- How to complete this task
Your copy should match the entries exactly, except that it holds no pictures.

[Dataset entries]
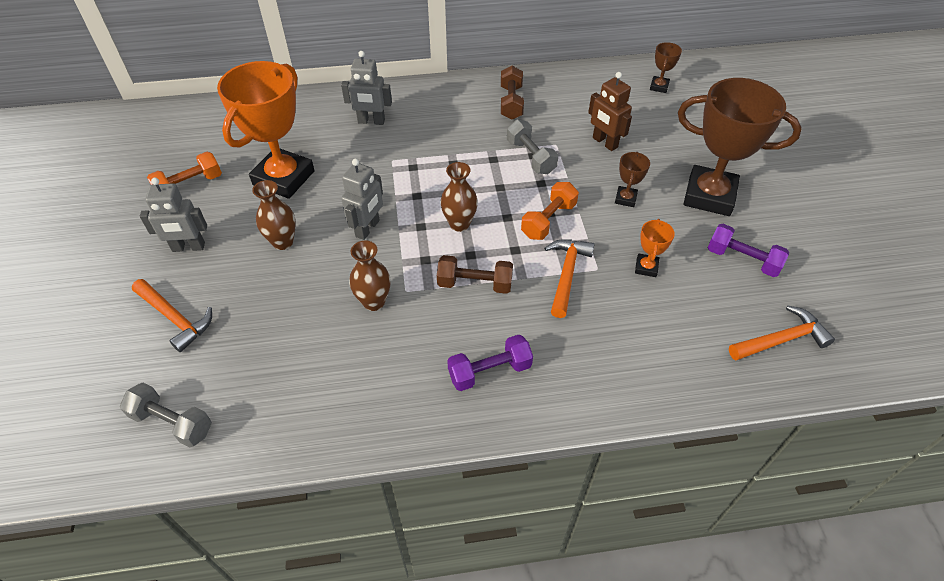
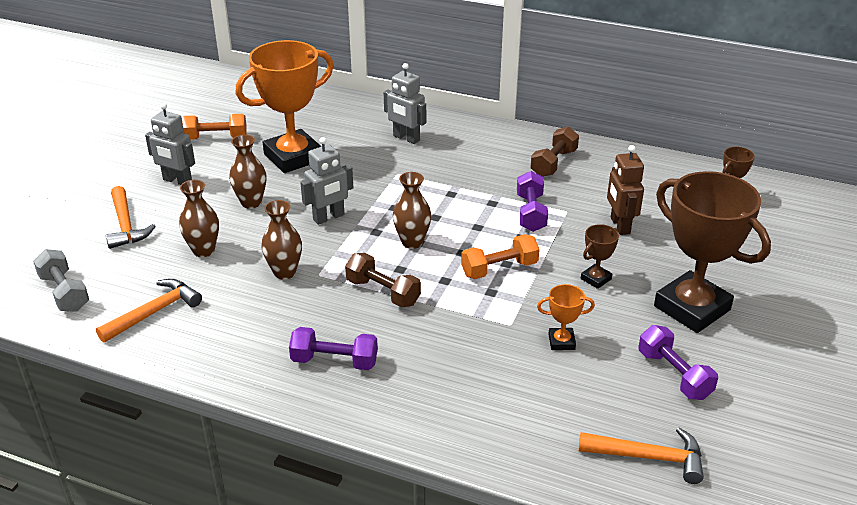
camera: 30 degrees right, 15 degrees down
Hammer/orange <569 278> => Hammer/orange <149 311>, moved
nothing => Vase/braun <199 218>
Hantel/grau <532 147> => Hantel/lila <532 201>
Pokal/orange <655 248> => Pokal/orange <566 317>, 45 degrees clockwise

- Problem solution
camera: 30 degrees right, 15 degrees down
Hammer/orange <569 278> => Hammer/orange <149 311>, moved
nothing => Vase/braun <199 218>
Hantel/grau <532 147> => Hantel/lila <532 201>
Pokal/orange <655 248> => Pokal/orange <566 317>, 45 degrees clockwise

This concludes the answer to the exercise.